Information shown START

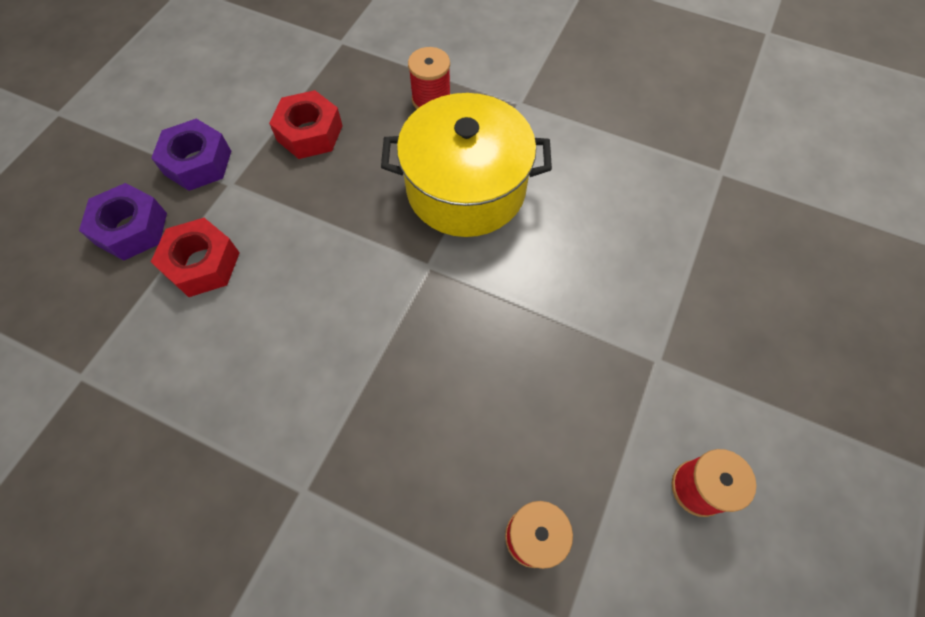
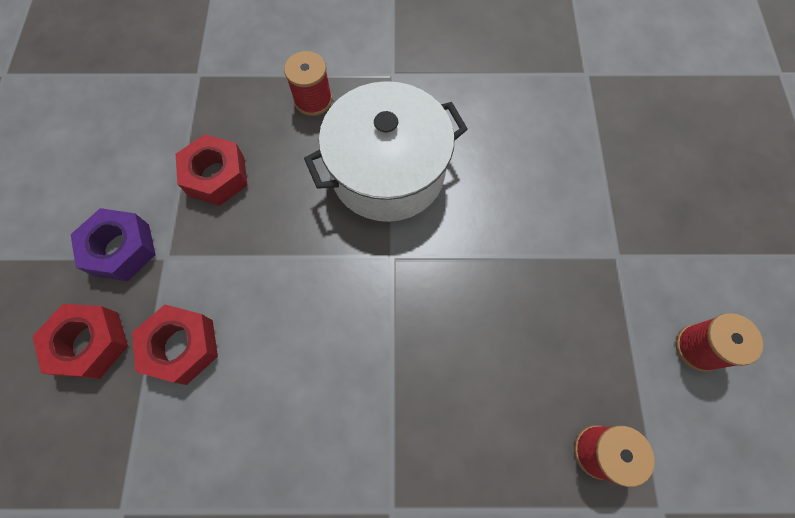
camera: 25 degrees left, 5 degrees up
(132, 229) = (90, 343): purple nut -> red nut
(466, 188) = (387, 172): yellow pot -> white pot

Information shown END

__The problem__: The data is to be restated word for word, with any pictures set aside.

__Solved problem__:
camera: 25 degrees left, 5 degrees up
(132, 229) = (90, 343): purple nut -> red nut
(466, 188) = (387, 172): yellow pot -> white pot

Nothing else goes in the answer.